(Data excerpts)
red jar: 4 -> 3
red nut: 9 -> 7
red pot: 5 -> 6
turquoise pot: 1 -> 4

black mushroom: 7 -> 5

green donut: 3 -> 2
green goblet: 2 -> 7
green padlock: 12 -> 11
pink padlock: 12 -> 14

---

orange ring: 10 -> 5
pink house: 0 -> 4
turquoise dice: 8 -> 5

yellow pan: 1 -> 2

--

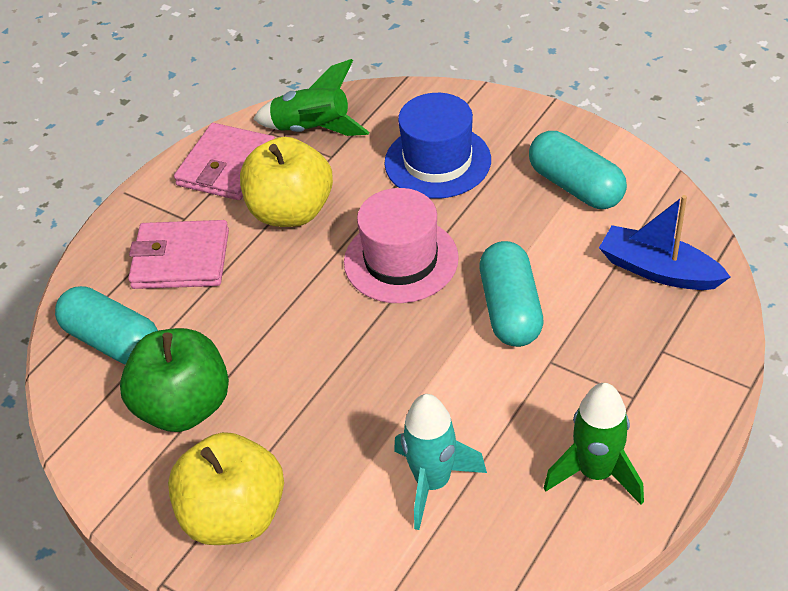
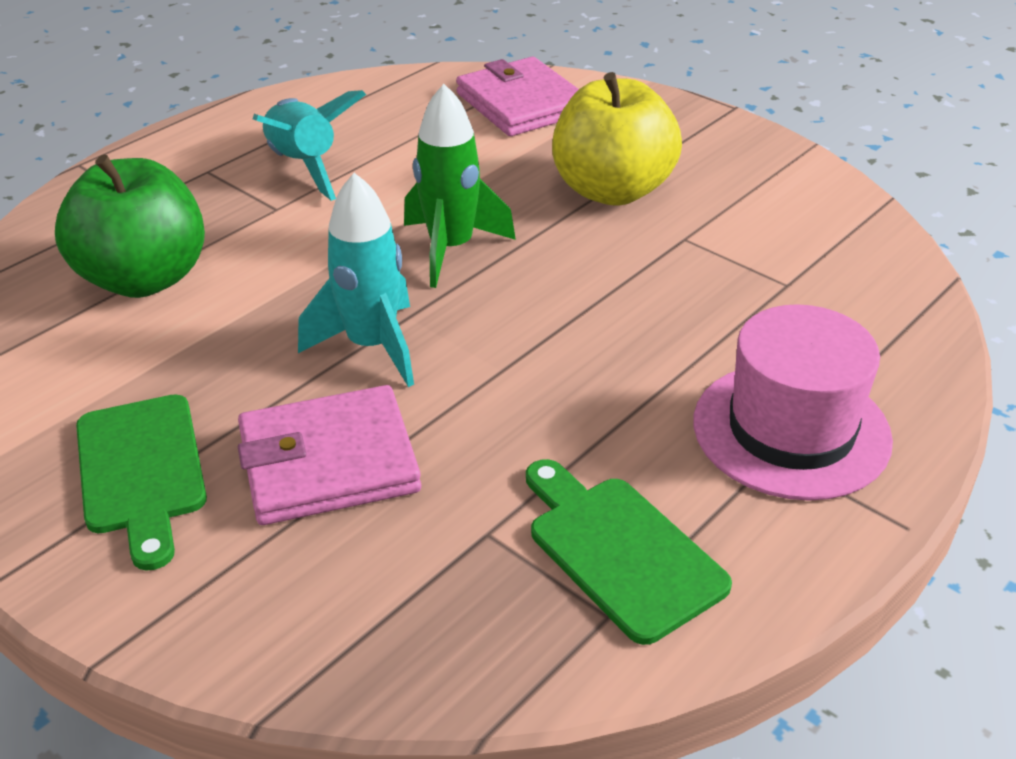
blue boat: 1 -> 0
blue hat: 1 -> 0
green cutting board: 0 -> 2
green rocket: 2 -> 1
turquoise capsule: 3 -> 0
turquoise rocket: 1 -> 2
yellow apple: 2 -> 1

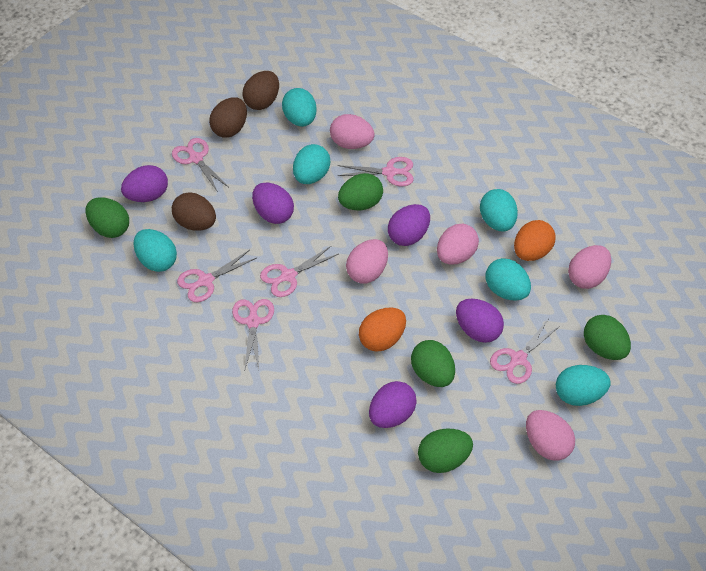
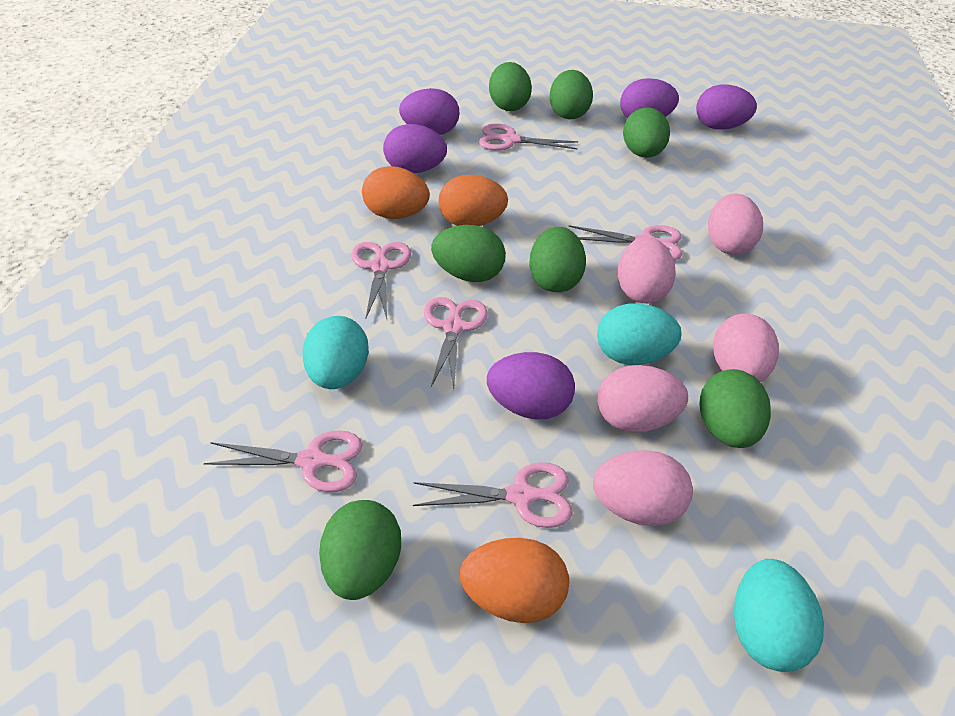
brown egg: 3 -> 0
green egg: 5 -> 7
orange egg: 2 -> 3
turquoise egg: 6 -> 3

(What to produce) Using only the listing above, restate exactly the lines from the line containing "red jar: 4 -> 3" through the line containing "pink padlock: 12 -> 14", both included.

(Answer space)
red jar: 4 -> 3
red nut: 9 -> 7
red pot: 5 -> 6
turquoise pot: 1 -> 4

black mushroom: 7 -> 5

green donut: 3 -> 2
green goblet: 2 -> 7
green padlock: 12 -> 11
pink padlock: 12 -> 14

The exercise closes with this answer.